## [Instructions to follow]
Write out exactly the lines from the start of the entries through the one that contains "blue rectangle: rotated 72 degrees clockwise", including both.

## [Supplied data]
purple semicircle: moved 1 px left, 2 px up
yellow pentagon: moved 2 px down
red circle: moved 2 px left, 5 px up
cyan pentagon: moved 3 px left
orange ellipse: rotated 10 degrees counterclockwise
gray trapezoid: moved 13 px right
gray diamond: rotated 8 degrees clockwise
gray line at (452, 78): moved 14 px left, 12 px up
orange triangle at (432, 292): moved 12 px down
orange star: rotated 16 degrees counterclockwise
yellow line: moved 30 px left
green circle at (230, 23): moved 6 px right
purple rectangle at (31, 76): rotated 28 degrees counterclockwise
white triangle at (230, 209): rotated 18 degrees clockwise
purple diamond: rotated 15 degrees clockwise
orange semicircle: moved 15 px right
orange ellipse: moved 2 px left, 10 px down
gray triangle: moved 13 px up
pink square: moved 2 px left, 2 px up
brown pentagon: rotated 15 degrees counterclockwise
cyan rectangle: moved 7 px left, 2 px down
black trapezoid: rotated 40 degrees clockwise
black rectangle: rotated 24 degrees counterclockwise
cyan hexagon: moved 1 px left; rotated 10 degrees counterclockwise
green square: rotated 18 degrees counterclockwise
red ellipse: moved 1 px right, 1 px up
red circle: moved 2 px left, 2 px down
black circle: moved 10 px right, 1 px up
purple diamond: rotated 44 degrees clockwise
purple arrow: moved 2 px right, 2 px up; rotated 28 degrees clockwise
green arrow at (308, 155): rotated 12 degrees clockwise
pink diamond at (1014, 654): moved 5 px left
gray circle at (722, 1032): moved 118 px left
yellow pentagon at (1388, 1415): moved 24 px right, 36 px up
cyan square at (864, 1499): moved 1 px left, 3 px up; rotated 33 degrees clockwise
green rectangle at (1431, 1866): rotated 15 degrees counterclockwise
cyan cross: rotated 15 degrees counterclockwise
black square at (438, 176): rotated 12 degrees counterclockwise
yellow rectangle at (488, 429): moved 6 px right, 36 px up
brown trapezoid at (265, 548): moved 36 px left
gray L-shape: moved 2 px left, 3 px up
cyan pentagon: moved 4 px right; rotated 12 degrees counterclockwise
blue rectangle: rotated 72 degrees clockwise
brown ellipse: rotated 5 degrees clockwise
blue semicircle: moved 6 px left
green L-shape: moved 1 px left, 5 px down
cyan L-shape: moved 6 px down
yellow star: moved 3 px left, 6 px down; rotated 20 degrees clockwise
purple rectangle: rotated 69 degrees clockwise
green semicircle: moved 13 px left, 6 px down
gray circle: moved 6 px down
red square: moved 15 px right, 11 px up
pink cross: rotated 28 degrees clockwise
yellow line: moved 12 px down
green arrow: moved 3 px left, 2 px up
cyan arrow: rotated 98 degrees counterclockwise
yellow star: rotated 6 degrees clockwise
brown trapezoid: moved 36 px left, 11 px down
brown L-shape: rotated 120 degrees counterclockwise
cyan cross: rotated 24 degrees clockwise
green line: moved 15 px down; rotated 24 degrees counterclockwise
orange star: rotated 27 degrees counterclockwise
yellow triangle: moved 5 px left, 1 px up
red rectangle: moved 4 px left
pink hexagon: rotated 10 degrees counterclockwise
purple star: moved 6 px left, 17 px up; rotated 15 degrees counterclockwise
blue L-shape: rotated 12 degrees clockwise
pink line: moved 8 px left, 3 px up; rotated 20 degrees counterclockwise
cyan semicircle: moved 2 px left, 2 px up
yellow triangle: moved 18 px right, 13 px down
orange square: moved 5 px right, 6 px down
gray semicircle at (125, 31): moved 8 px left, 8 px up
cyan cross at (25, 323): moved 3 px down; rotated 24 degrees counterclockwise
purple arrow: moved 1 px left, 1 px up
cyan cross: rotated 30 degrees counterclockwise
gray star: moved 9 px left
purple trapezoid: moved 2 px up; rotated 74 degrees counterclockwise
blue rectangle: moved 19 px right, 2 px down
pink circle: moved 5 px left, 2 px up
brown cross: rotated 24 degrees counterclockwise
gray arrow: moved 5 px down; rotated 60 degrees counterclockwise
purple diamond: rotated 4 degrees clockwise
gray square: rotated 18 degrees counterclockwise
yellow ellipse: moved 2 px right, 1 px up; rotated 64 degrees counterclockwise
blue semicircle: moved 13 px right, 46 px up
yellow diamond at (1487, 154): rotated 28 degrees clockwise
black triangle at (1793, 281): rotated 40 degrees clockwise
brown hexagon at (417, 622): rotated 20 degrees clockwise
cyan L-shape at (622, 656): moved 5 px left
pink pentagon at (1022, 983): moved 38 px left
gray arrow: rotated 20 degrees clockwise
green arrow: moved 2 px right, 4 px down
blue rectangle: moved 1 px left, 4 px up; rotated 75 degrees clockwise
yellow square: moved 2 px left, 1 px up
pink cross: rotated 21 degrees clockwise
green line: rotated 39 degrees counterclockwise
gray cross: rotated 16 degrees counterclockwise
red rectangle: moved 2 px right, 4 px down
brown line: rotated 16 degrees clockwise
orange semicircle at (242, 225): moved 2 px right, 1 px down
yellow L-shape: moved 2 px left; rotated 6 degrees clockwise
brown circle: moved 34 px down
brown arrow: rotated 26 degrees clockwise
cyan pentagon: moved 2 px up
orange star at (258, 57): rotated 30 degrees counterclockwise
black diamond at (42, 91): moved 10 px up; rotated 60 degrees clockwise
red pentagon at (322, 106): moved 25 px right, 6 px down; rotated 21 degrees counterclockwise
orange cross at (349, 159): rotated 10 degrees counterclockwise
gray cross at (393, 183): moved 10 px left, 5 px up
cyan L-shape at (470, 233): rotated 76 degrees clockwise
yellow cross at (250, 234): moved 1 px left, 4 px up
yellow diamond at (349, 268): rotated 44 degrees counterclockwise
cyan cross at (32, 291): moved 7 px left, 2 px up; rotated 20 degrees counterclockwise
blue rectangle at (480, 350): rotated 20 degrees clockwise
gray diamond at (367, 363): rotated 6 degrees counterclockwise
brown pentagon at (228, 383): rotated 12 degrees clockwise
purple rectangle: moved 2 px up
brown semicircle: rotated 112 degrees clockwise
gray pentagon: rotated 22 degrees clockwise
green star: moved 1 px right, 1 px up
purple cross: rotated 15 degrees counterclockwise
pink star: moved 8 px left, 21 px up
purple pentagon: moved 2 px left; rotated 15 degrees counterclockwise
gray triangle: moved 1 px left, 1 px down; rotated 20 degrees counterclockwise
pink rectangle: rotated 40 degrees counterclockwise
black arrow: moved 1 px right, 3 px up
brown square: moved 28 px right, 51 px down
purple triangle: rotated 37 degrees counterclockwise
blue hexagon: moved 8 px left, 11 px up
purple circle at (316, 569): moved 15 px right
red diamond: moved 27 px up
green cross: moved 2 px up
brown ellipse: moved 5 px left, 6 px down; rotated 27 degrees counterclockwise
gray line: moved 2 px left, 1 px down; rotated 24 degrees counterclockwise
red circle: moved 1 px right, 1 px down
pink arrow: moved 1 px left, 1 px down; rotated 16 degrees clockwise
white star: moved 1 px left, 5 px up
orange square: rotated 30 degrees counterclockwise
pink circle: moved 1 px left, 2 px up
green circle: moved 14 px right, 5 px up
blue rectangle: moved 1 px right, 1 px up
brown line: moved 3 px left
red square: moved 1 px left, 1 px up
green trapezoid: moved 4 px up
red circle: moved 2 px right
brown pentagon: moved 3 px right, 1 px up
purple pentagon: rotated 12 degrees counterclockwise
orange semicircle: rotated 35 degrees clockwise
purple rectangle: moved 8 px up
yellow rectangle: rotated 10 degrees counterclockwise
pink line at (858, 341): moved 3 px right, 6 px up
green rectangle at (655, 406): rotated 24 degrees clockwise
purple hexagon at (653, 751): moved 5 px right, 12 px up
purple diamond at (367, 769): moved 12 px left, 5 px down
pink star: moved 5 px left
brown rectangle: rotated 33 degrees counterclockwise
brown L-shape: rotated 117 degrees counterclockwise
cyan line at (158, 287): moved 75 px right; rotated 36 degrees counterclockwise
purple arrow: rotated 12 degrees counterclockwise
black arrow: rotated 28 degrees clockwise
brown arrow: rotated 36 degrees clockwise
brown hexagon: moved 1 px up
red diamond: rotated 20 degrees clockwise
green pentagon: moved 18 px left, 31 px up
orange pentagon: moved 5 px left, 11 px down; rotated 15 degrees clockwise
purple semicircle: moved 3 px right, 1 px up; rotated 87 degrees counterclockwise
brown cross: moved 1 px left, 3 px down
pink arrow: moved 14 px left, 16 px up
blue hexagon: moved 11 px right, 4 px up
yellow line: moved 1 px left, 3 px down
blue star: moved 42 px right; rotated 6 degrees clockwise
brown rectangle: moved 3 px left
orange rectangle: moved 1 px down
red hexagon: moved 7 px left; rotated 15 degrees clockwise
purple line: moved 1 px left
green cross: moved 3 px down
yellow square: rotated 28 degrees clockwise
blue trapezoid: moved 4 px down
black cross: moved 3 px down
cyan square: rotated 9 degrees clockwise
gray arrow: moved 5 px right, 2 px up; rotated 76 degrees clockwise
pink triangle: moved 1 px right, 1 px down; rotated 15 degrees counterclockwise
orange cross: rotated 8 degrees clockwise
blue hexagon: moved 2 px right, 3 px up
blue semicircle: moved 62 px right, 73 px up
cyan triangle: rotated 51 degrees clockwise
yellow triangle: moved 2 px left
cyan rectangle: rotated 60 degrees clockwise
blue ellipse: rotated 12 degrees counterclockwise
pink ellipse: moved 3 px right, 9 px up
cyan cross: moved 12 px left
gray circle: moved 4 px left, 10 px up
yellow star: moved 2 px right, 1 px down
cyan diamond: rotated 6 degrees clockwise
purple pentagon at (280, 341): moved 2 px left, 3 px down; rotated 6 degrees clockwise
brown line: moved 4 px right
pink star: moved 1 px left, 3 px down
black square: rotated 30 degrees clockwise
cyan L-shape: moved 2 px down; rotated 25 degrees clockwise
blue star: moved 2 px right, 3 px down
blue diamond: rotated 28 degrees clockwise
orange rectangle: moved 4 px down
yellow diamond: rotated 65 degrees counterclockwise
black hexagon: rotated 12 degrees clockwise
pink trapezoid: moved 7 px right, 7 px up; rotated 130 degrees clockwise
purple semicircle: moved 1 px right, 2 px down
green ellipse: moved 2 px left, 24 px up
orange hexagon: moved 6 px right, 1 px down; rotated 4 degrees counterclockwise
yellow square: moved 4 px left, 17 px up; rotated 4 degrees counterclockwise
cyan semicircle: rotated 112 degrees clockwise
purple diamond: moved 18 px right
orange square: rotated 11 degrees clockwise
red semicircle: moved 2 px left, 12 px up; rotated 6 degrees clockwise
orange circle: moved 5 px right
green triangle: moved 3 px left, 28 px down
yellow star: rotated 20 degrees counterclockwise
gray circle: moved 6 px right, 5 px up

## [Exercise solution]
purple semicircle: moved 1 px left, 2 px up
yellow pentagon: moved 2 px down
red circle: moved 2 px left, 5 px up
cyan pentagon: moved 3 px left
orange ellipse: rotated 10 degrees counterclockwise
gray trapezoid: moved 13 px right
gray diamond: rotated 8 degrees clockwise
gray line at (452, 78): moved 14 px left, 12 px up
orange triangle at (432, 292): moved 12 px down
orange star: rotated 16 degrees counterclockwise
yellow line: moved 30 px left
green circle at (230, 23): moved 6 px right
purple rectangle at (31, 76): rotated 28 degrees counterclockwise
white triangle at (230, 209): rotated 18 degrees clockwise
purple diamond: rotated 15 degrees clockwise
orange semicircle: moved 15 px right
orange ellipse: moved 2 px left, 10 px down
gray triangle: moved 13 px up
pink square: moved 2 px left, 2 px up
brown pentagon: rotated 15 degrees counterclockwise
cyan rectangle: moved 7 px left, 2 px down
black trapezoid: rotated 40 degrees clockwise
black rectangle: rotated 24 degrees counterclockwise
cyan hexagon: moved 1 px left; rotated 10 degrees counterclockwise
green square: rotated 18 degrees counterclockwise
red ellipse: moved 1 px right, 1 px up
red circle: moved 2 px left, 2 px down
black circle: moved 10 px right, 1 px up
purple diamond: rotated 44 degrees clockwise
purple arrow: moved 2 px right, 2 px up; rotated 28 degrees clockwise
green arrow at (308, 155): rotated 12 degrees clockwise
pink diamond at (1014, 654): moved 5 px left
gray circle at (722, 1032): moved 118 px left
yellow pentagon at (1388, 1415): moved 24 px right, 36 px up
cyan square at (864, 1499): moved 1 px left, 3 px up; rotated 33 degrees clockwise
green rectangle at (1431, 1866): rotated 15 degrees counterclockwise
cyan cross: rotated 15 degrees counterclockwise
black square at (438, 176): rotated 12 degrees counterclockwise
yellow rectangle at (488, 429): moved 6 px right, 36 px up
brown trapezoid at (265, 548): moved 36 px left
gray L-shape: moved 2 px left, 3 px up
cyan pentagon: moved 4 px right; rotated 12 degrees counterclockwise
blue rectangle: rotated 72 degrees clockwise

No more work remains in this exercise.